## Supplied records

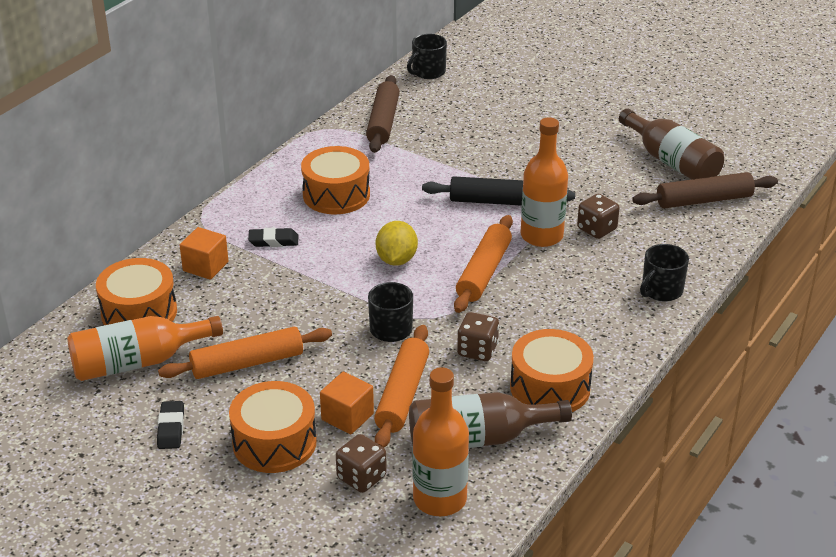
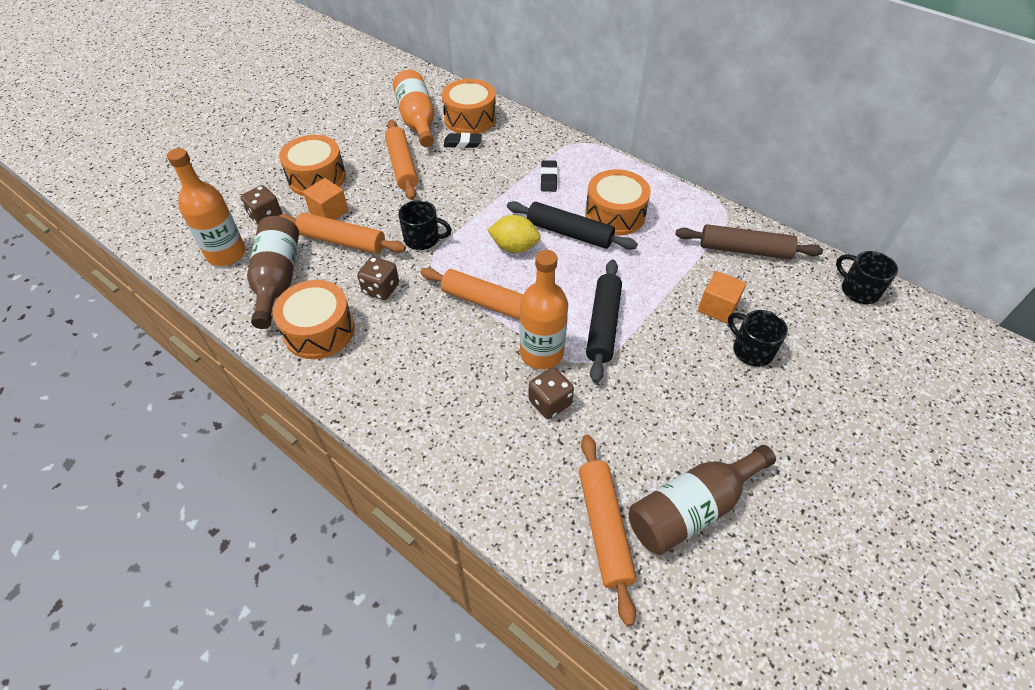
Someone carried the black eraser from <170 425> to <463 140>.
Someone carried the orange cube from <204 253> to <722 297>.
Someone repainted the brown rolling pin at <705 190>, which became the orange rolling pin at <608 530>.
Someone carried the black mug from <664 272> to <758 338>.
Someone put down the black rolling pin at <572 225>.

## What you should do
Wherever the string "from" is found in the listing above, copy the line that contains it.

## Expected answer
Someone carried the black eraser from <170 425> to <463 140>.
Someone carried the orange cube from <204 253> to <722 297>.
Someone carried the black mug from <664 272> to <758 338>.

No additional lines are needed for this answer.